Study material

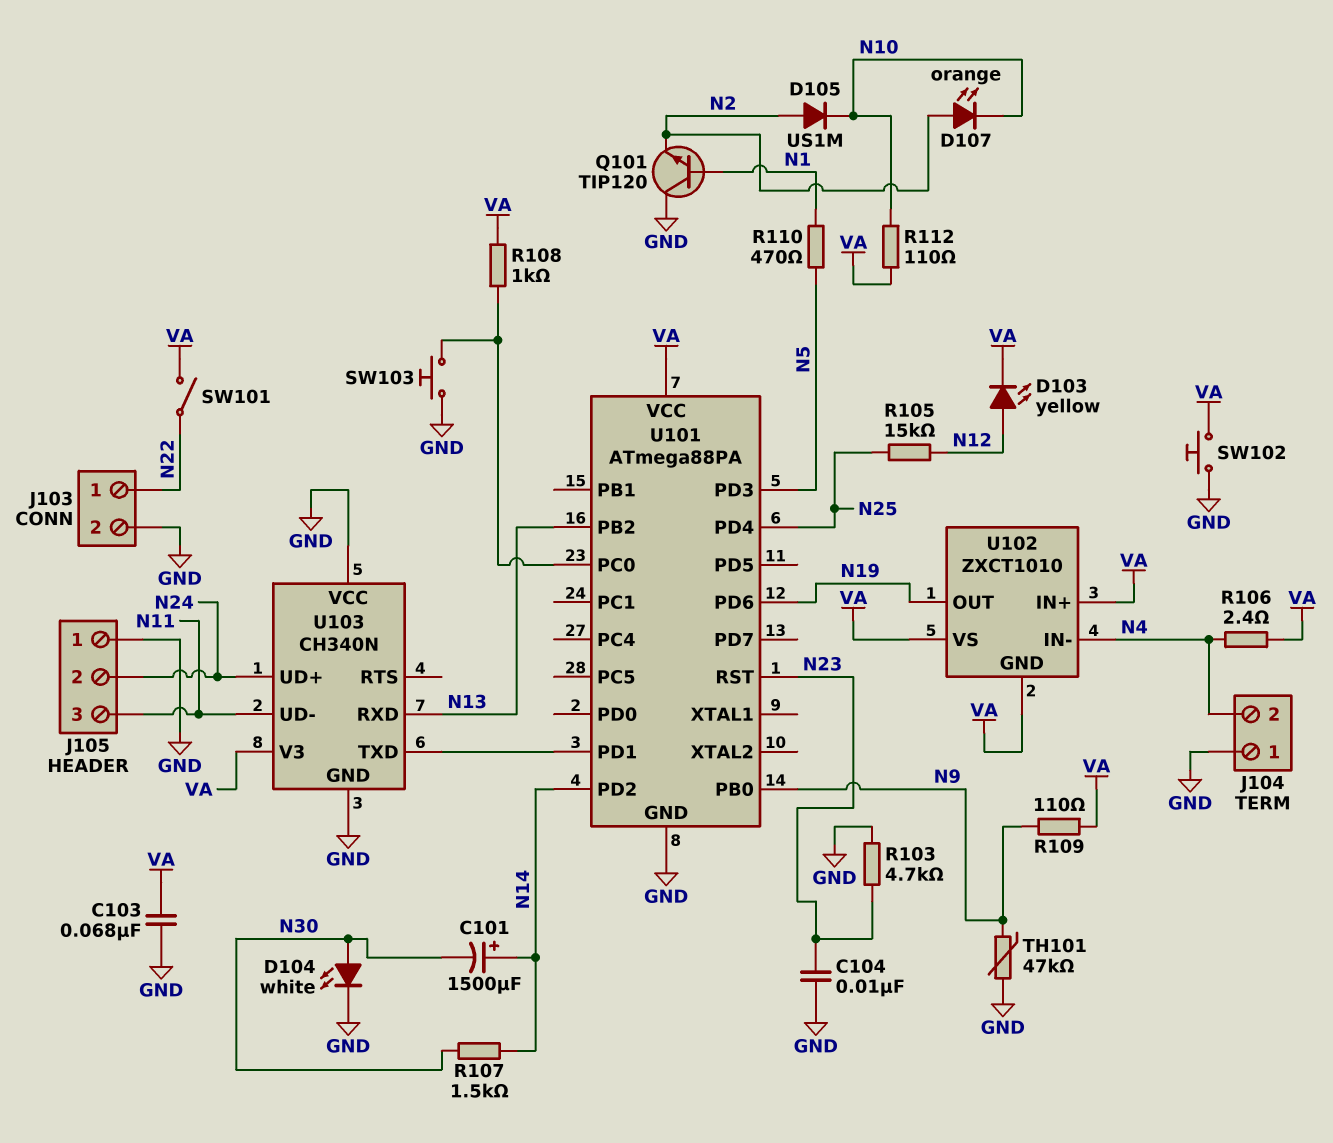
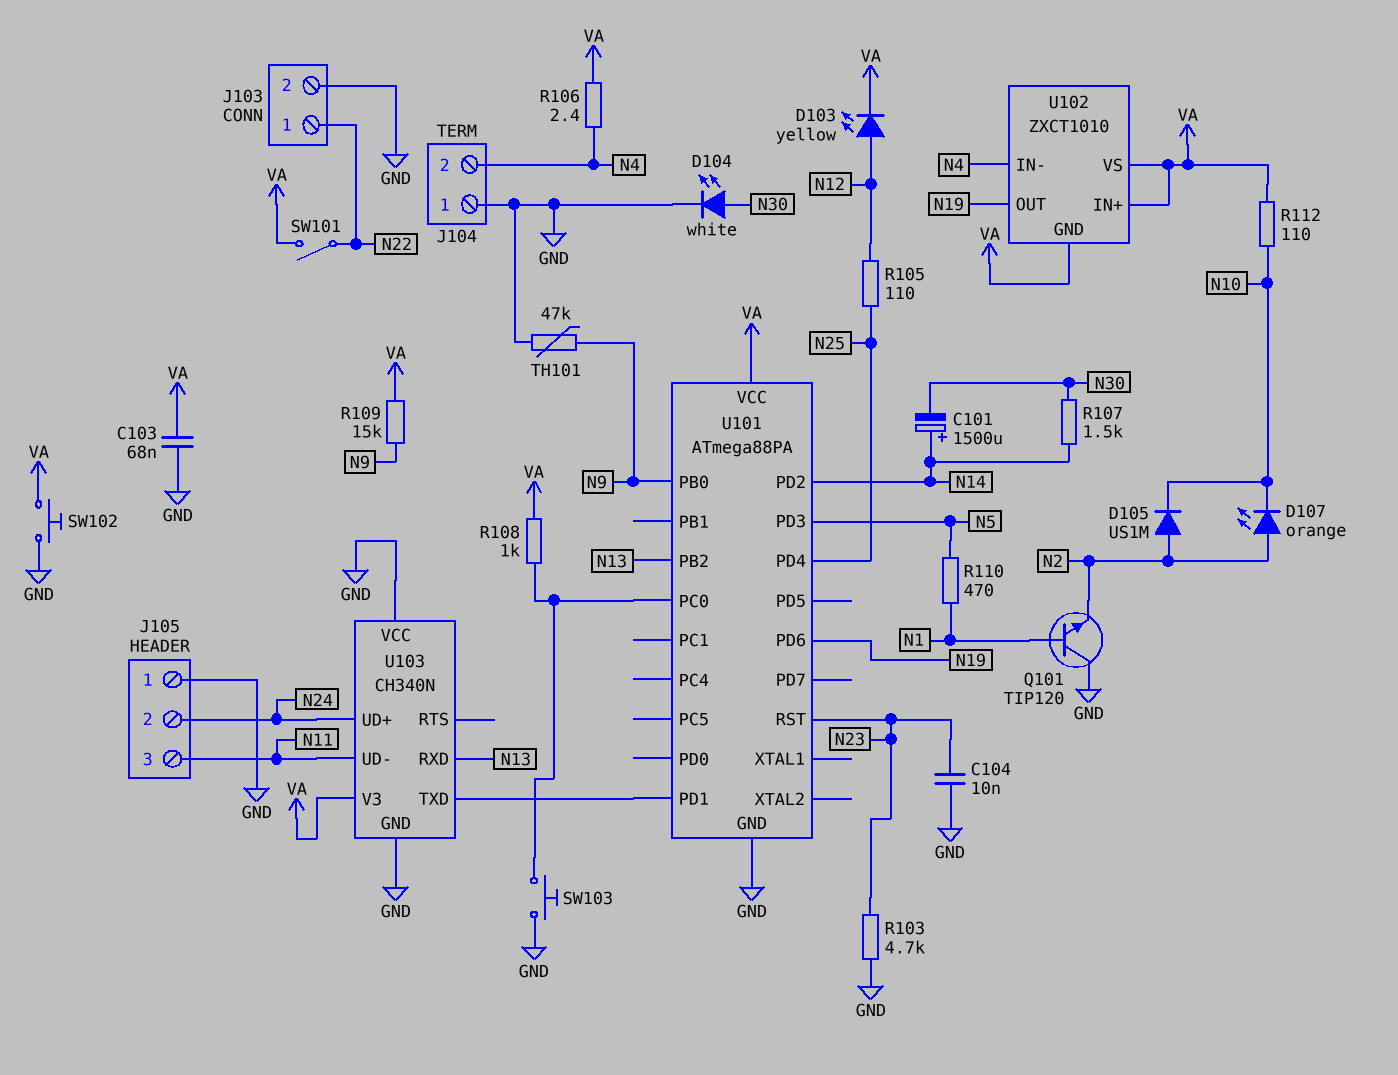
R105: 15k (N12, N25) -> 110 (N12, N25)
R109: 110 (N9, VA) -> 15k (N9, VA)

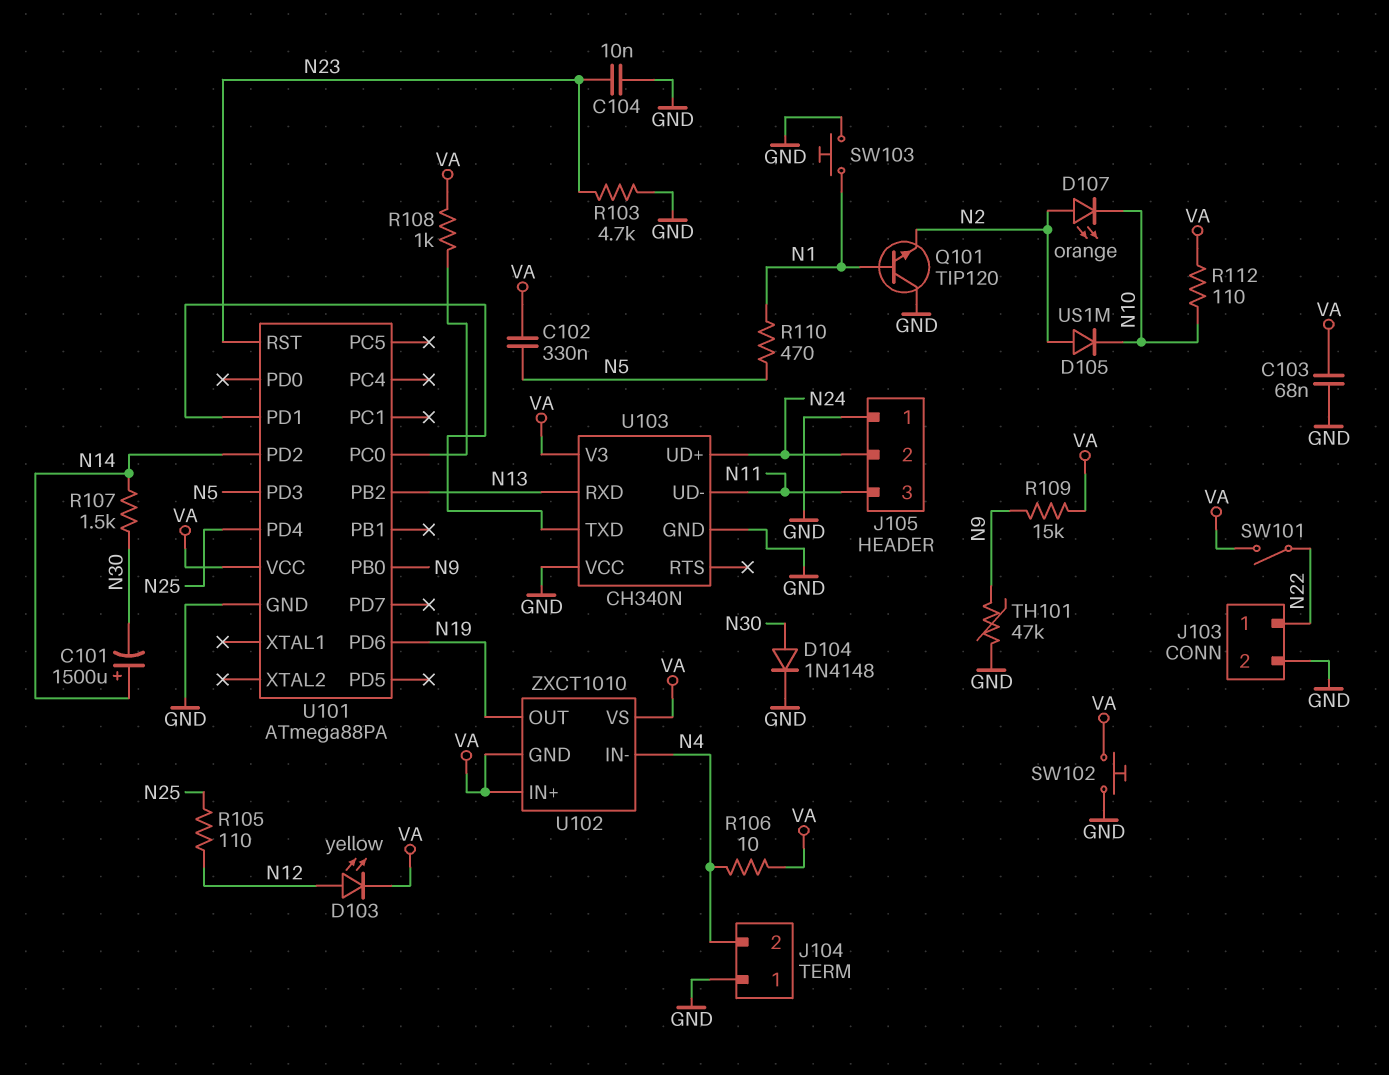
C102: none -> 330nF (N5, VA)
D104: LED white (A N30, K GND) -> diode 1N4148 (A N30, K GND)
R106: 2.4 (N4, VA) -> 10 (N4, VA)
SW103: button (GND, U101/PC0) -> button (GND, N1)

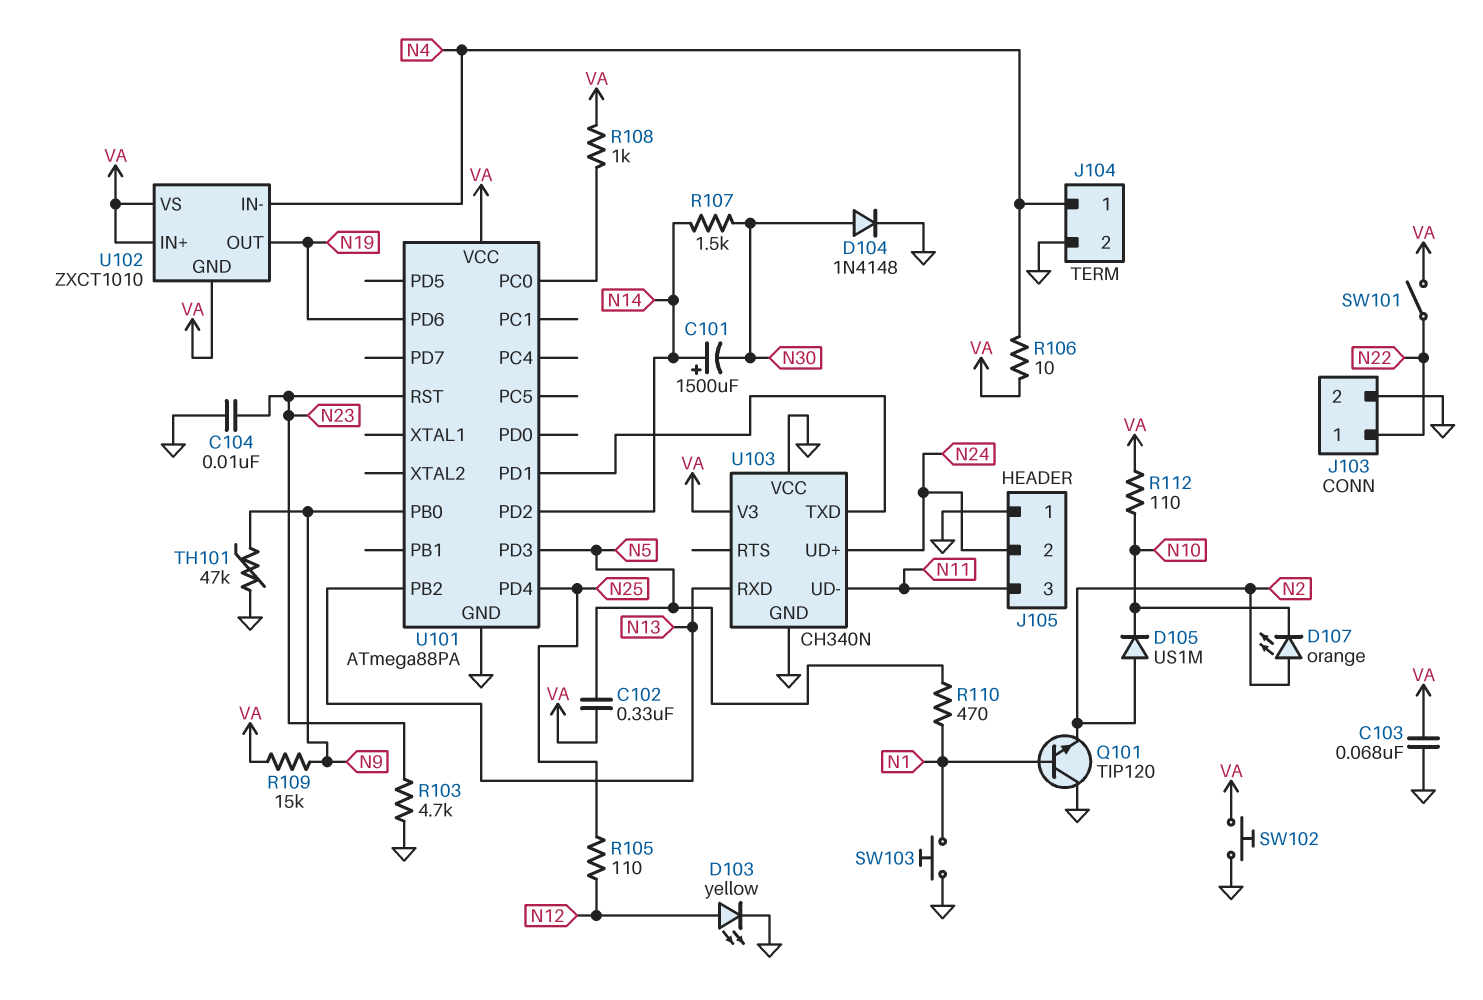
D103: LED yellow (A N12, K VA) -> LED yellow (A N12, K GND)
J104 pin 1: GND -> N4
J104 pin 2: N4 -> GND

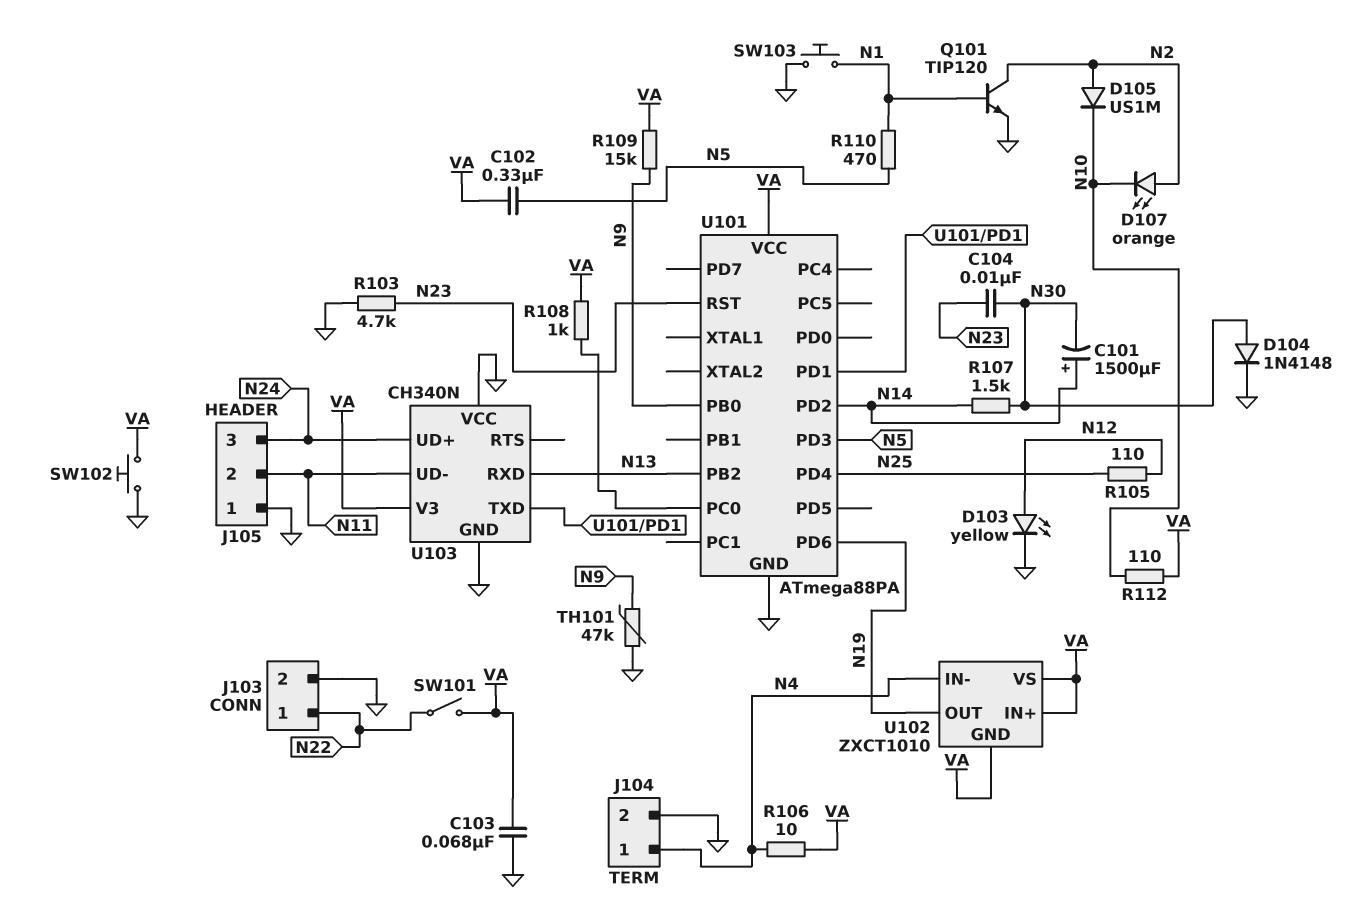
C104: 10nF (GND, N23) -> 10nF (N23, N30)
J105 pin 2: N24 -> N11
J105 pin 3: N11 -> N24
Q101: NPN TIP120 (B N1, C GND, E N2) -> NPN TIP120 (B N1, C N2, E GND)

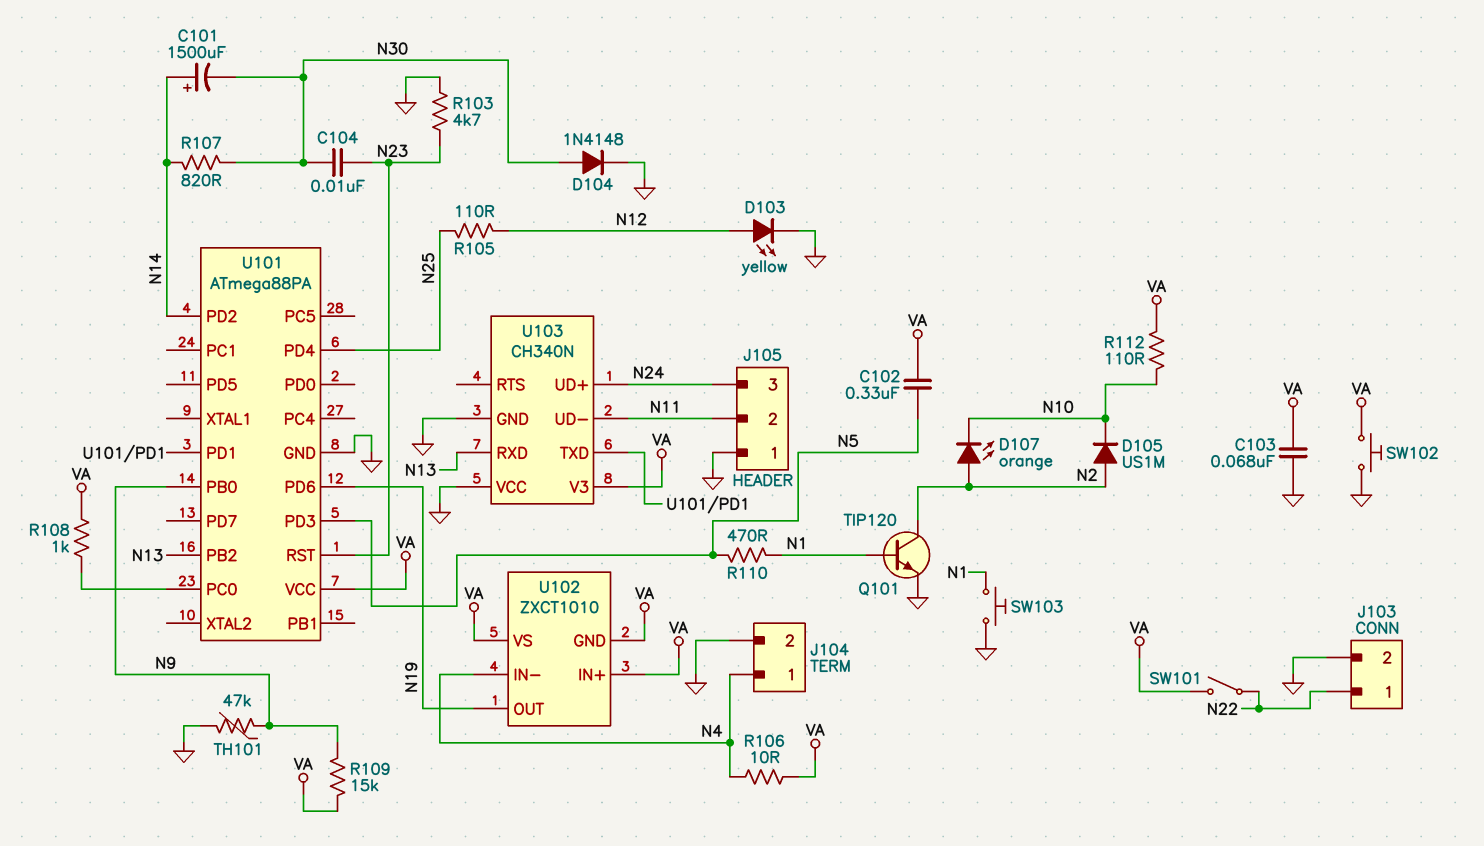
R107: 1.5k (N14, N30) -> 820 (N14, N30)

Description of the task
The listing should be transcribed in full, exactly, and without its pictures.

Task answer
R105: 15k (N12, N25) -> 110 (N12, N25)
R109: 110 (N9, VA) -> 15k (N9, VA)

C102: none -> 330nF (N5, VA)
D104: LED white (A N30, K GND) -> diode 1N4148 (A N30, K GND)
R106: 2.4 (N4, VA) -> 10 (N4, VA)
SW103: button (GND, U101/PC0) -> button (GND, N1)

D103: LED yellow (A N12, K VA) -> LED yellow (A N12, K GND)
J104 pin 1: GND -> N4
J104 pin 2: N4 -> GND

C104: 10nF (GND, N23) -> 10nF (N23, N30)
J105 pin 2: N24 -> N11
J105 pin 3: N11 -> N24
Q101: NPN TIP120 (B N1, C GND, E N2) -> NPN TIP120 (B N1, C N2, E GND)

R107: 1.5k (N14, N30) -> 820 (N14, N30)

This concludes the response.